DATA UNDER STUDY Block Start
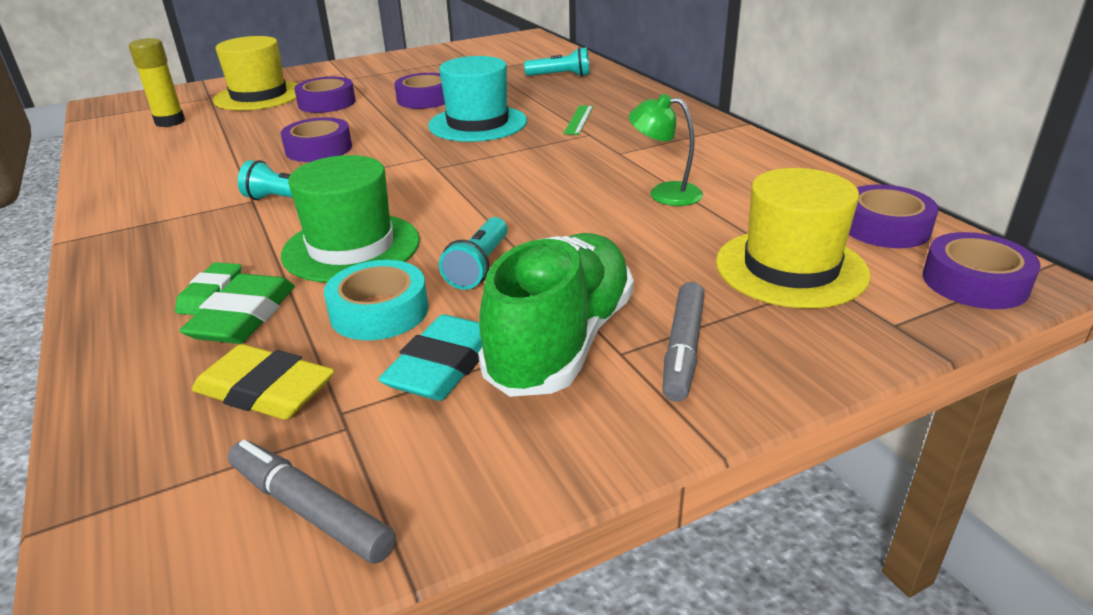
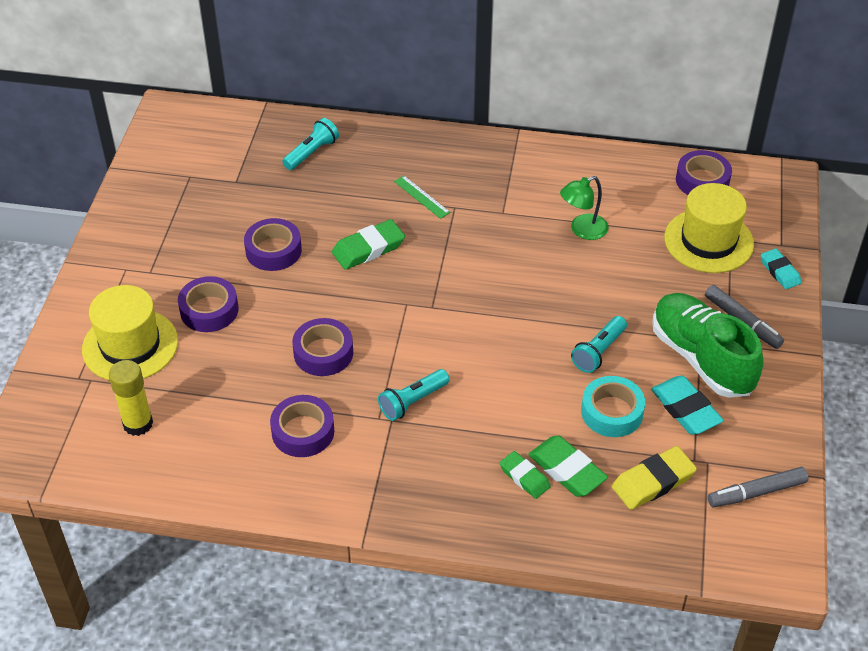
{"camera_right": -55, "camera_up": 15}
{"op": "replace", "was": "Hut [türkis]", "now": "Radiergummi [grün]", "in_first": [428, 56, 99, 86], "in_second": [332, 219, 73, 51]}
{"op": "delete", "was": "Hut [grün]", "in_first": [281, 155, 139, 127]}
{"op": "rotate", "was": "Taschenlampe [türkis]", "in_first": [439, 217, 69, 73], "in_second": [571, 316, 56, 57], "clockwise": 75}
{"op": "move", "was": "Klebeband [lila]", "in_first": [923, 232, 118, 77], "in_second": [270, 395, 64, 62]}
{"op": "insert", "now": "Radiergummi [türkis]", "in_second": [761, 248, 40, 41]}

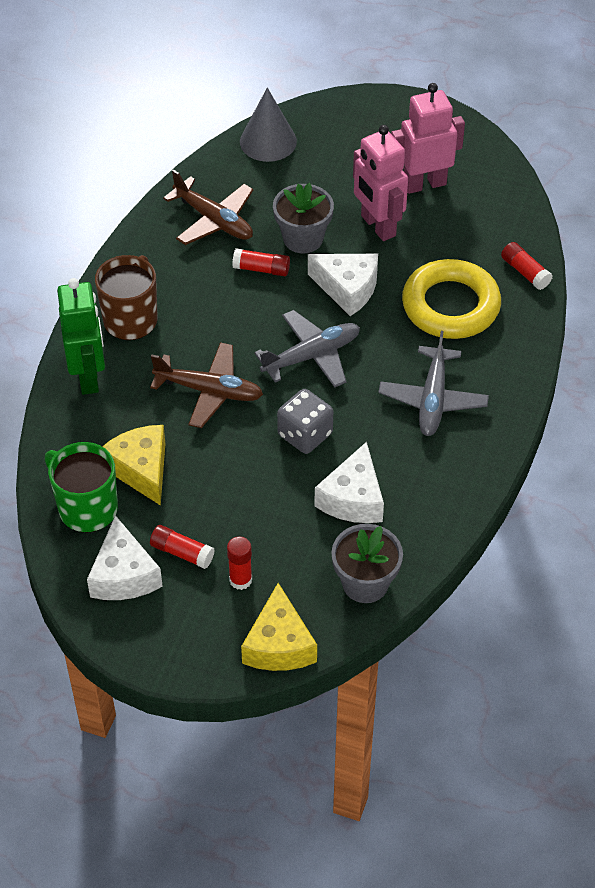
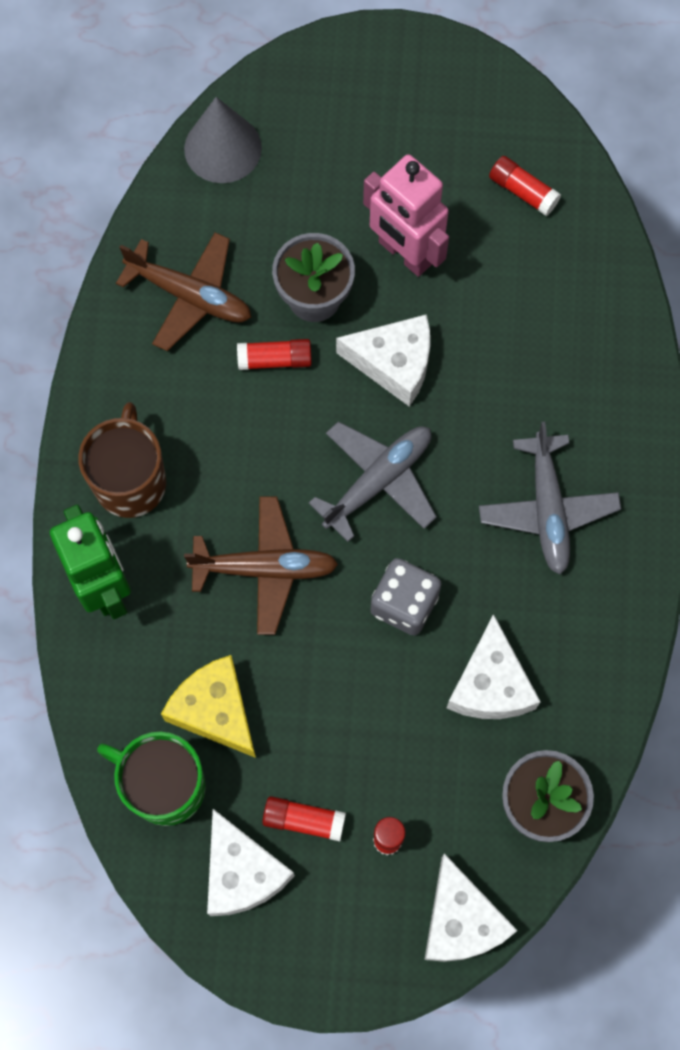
{"camera_right": -15, "camera_up": 20}
{"op": "delete", "was": "Roboter [rosa]", "in_first": [391, 83, 74, 111]}
{"op": "move", "was": "Klebestift [rot]", "in_first": [501, 242, 52, 48], "in_second": [489, 156, 72, 60]}
{"op": "delete", "was": "Ring [gelb]", "in_first": [402, 259, 99, 80]}
{"op": "recolor", "was": "Käse [gelb]", "now": "Käse [weiß]", "in_first": [241, 583, 76, 88], "in_second": [424, 853, 94, 109]}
DATA UNDER STUDY Block End
Your reply should be one number: how many lines in the entries above contain the word "grün".

2